## ACTION ITEM:
Your answer must be the exact lines from the one holding "none -> grey cone A4 level 2" through the end of the entries, with no pictures.

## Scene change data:
• • • •
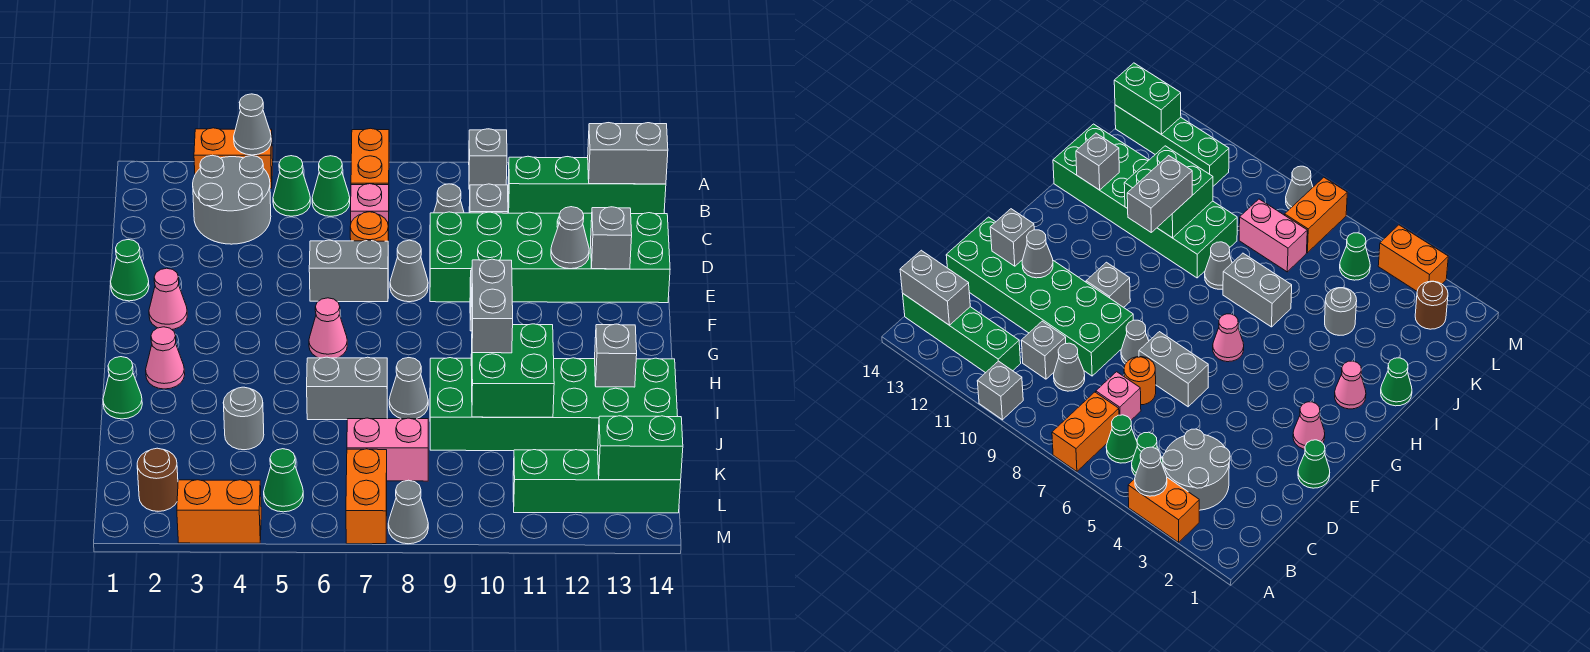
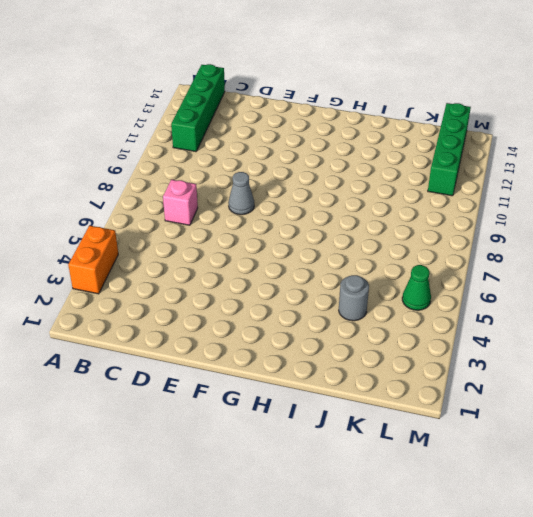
none -> orange brick A7:B7 level 1
none -> grey brick A10 level 1
none -> grey round brick B3:C4 level 1
none -> green cone B5 level 1

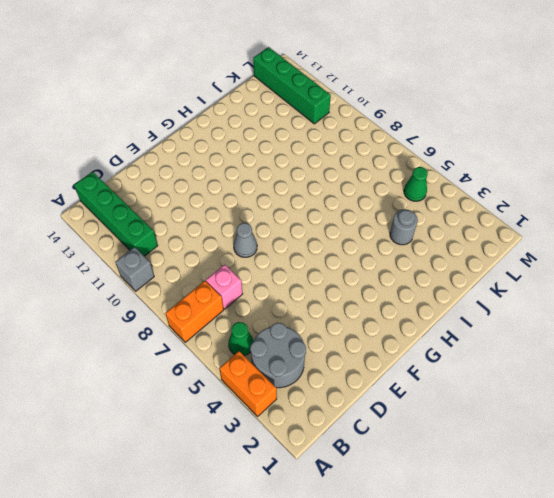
none -> green cone B6 level 1
none -> grey cone C9 level 1
none -> grey brick C10 level 1
none -> orange round brick D7 level 1

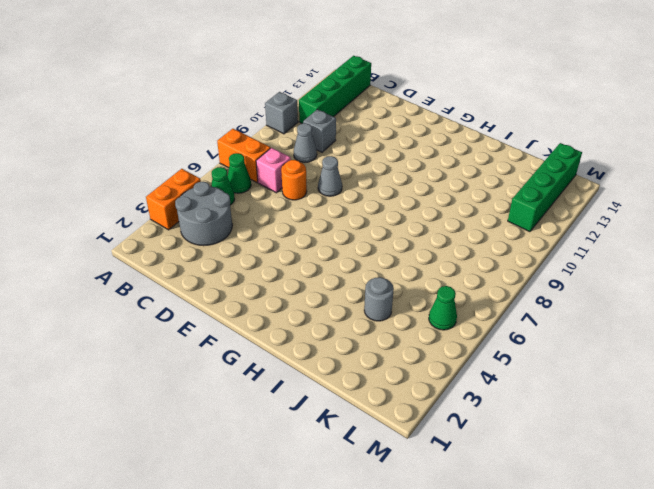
none -> green brick D9:E14 level 1
none -> green cone E1 level 1
none -> grey brick E6:E7 level 1
none -> pink cone F2 level 1

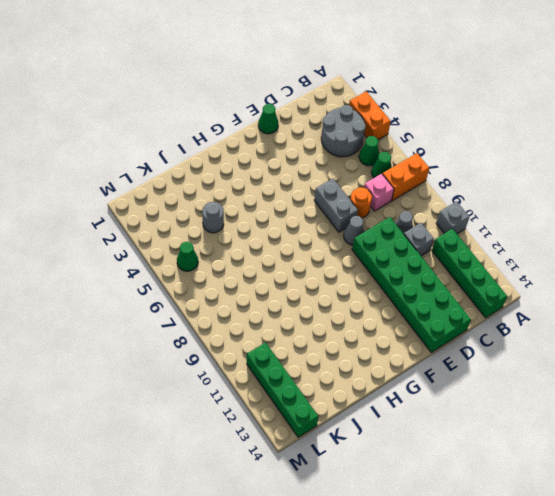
none -> pink cone F2 level 1
none -> grey brick F10 level 1
none -> pink cone G6 level 1
none -> pink cone H2 level 1

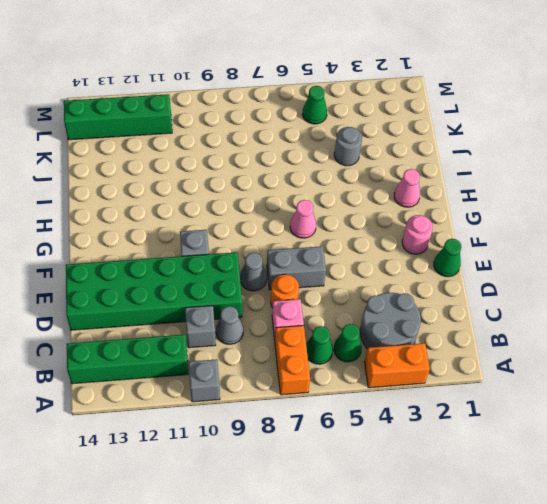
pink round brick F2 level 1 -> pink cone F2 level 1
none -> green cone I1 level 1
none -> grey brick I6:I7 level 1
none -> grey cone I8 level 1
none -> green brick I9:J14 level 1

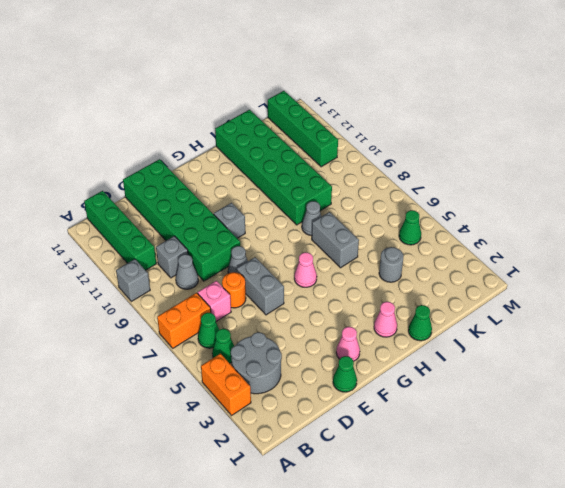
none -> pink brick K7:K8 level 1
none -> brown round brick L2 level 1
none -> orange brick L7:M7 level 1
none -> orange brick M3:M4 level 1

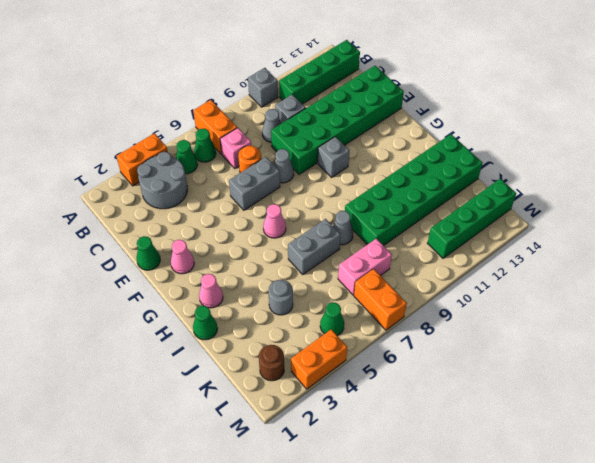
none -> grey cone M8 level 1
none -> grey cone A4 level 2
none -> grey brick B13:B14 level 2
none -> grey cone E12 level 2

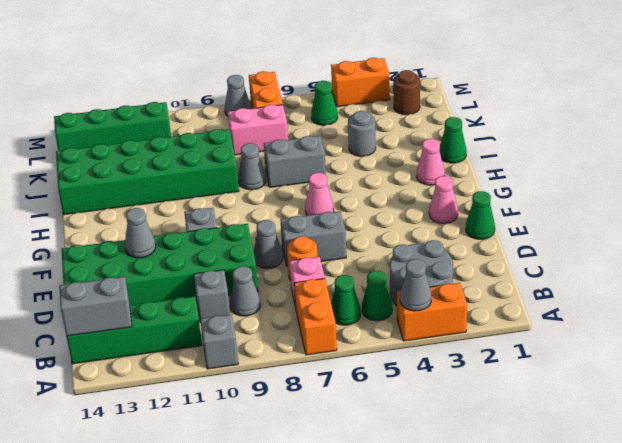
none -> grey brick E13 level 2
none -> green brick I10:J11 level 2
none -> grey brick I13 level 2
none -> green brick L13:L14 level 2

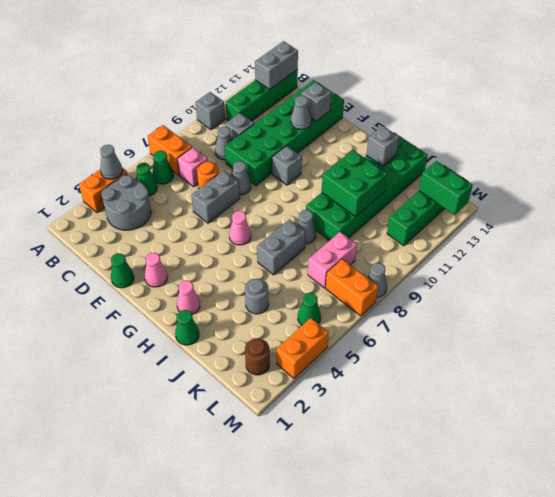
green brick L13:M13 level 2 -> green brick L13:L14 level 2
none -> grey brick H10:I10 level 3

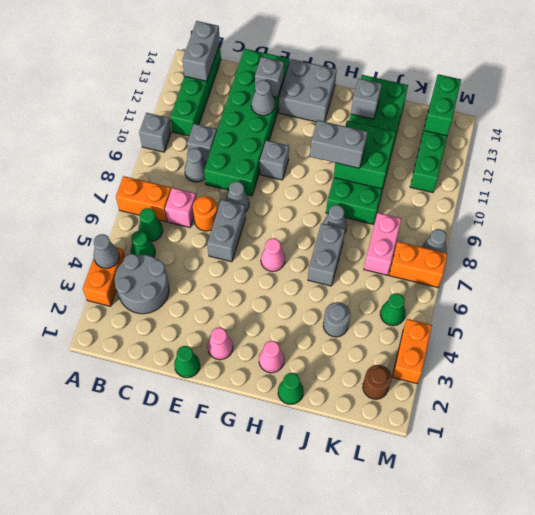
grey brick F13:G14 level 1 -> none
• • • •
## EXERCISE ANSWER:
none -> grey cone A4 level 2
none -> grey brick B13:B14 level 2
none -> grey cone E12 level 2

none -> grey brick E13 level 2
none -> green brick I10:J11 level 2
none -> grey brick I13 level 2
none -> green brick L13:L14 level 2

green brick L13:M13 level 2 -> green brick L13:L14 level 2
none -> grey brick H10:I10 level 3

grey brick F13:G14 level 1 -> none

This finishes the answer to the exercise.